■ AIM OF THE TASK
State, as a bare number, how many lines below contain "image".

■ INFORMATION PROVIDED

——

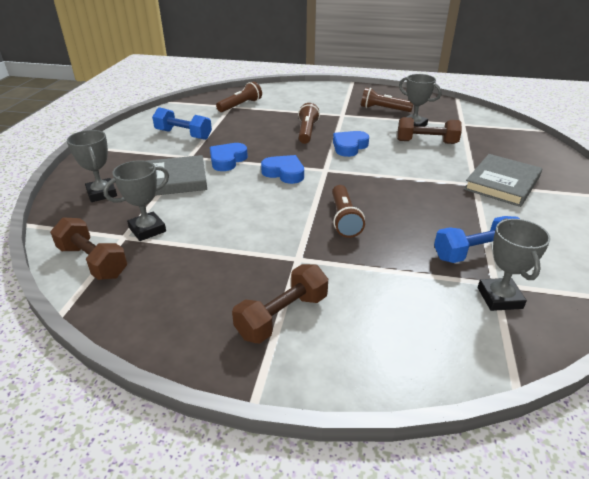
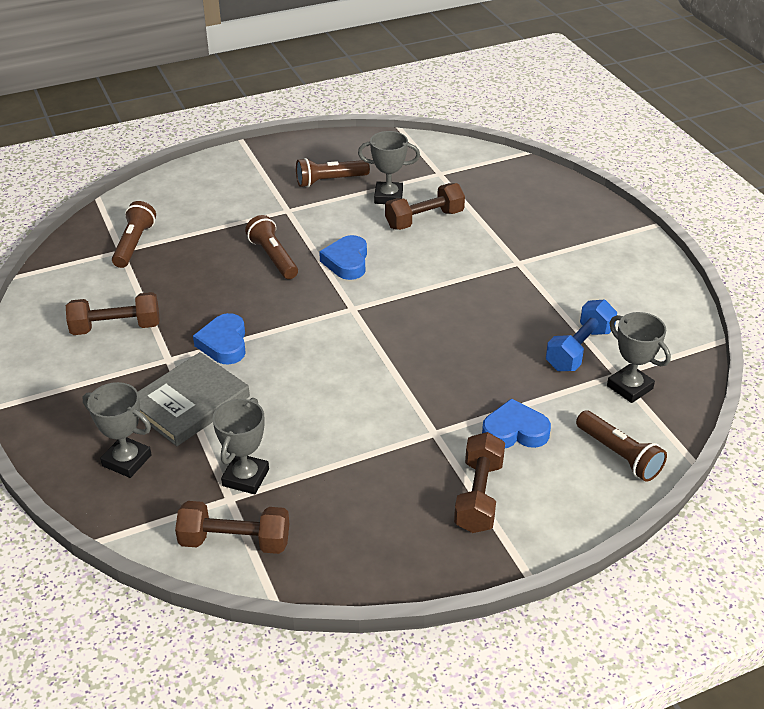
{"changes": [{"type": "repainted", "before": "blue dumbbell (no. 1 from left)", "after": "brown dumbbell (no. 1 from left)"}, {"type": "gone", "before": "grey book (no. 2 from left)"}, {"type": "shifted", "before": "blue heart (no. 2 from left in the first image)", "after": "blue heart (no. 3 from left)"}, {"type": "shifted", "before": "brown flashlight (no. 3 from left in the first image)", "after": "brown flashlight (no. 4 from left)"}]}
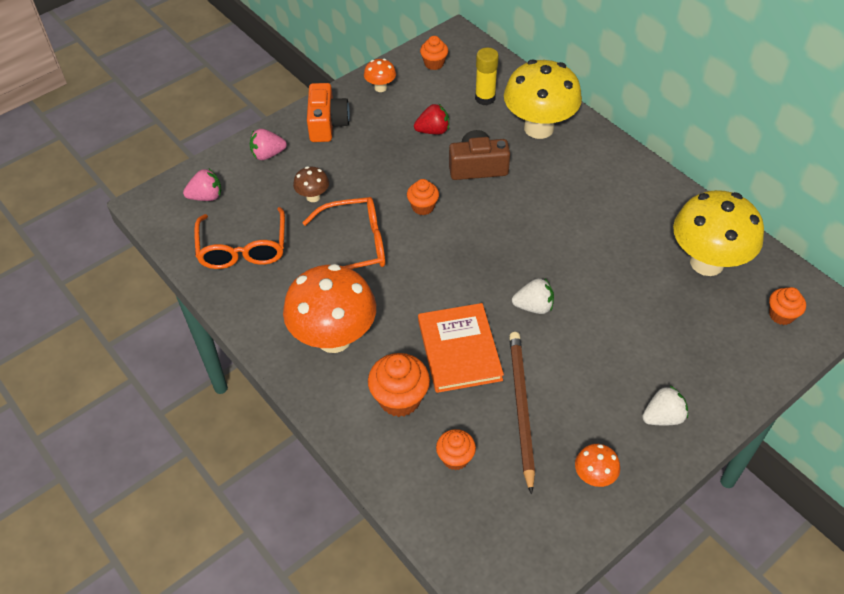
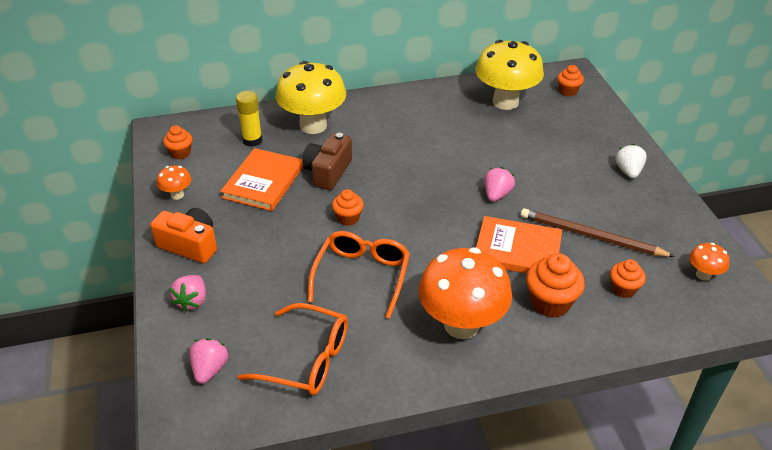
{"changes": [{"type": "swapped", "before": "red strawberry", "after": "orange book (no. 1 from left)"}, {"type": "gone", "before": "brown mushroom"}, {"type": "repainted", "before": "white strawberry (no. 1 from left)", "after": "pink strawberry (no. 3 from left)"}, {"type": "shifted", "before": "orange mushroom (no. 3 from left)"}]}
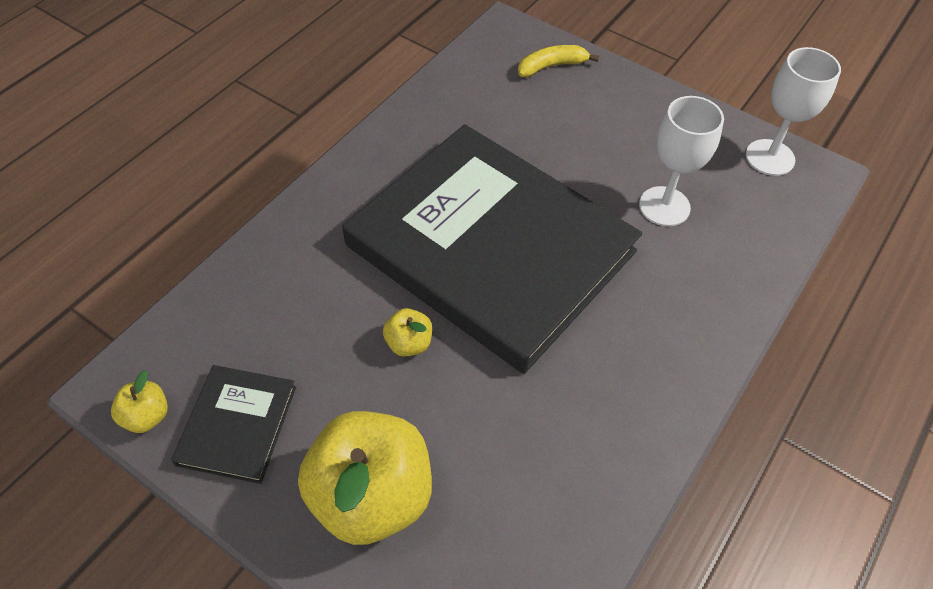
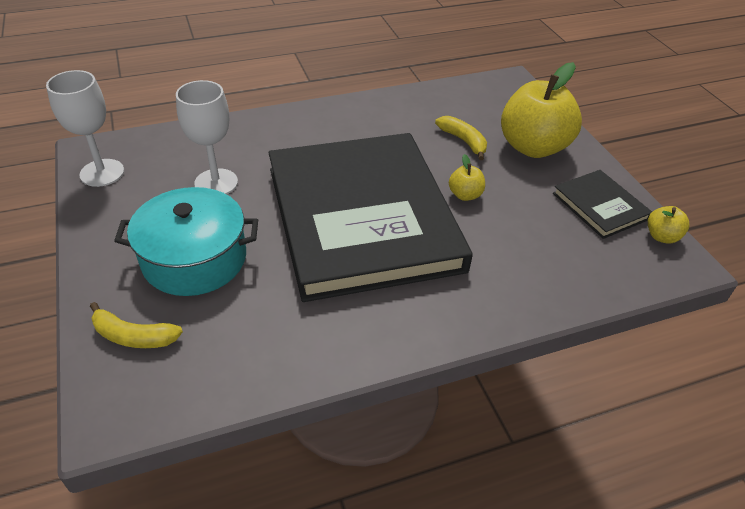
{"changes": [{"type": "rotated", "before": "black book (no. 1 from left in the first image)", "turn": -75}, {"type": "new", "after": "yellow banana (no. 2 from left)"}, {"type": "new", "after": "turquoise pot"}]}
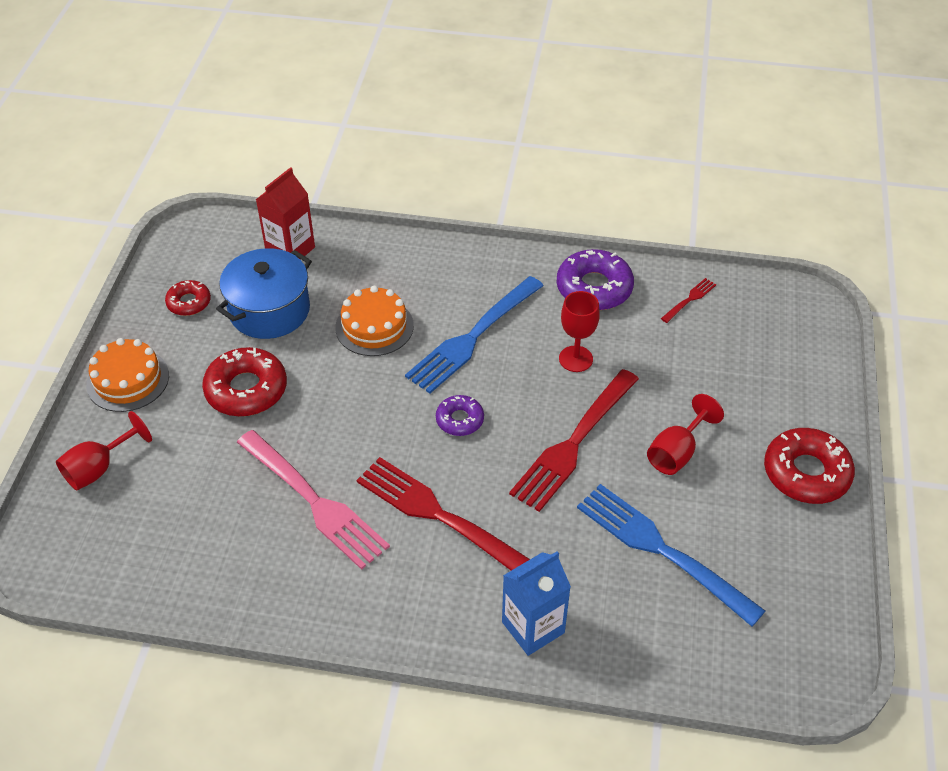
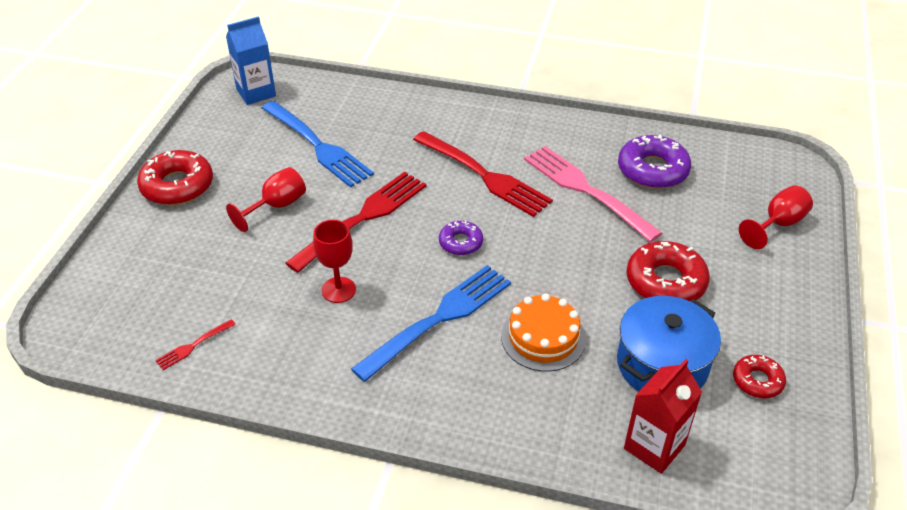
{"changes": [{"type": "shifted", "before": "purple donut (no. 2 from left)"}, {"type": "gone", "before": "orange cake (no. 1 from left)"}, {"type": "shifted", "before": "blue carton"}]}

——

■ YOUR RESPONSE
2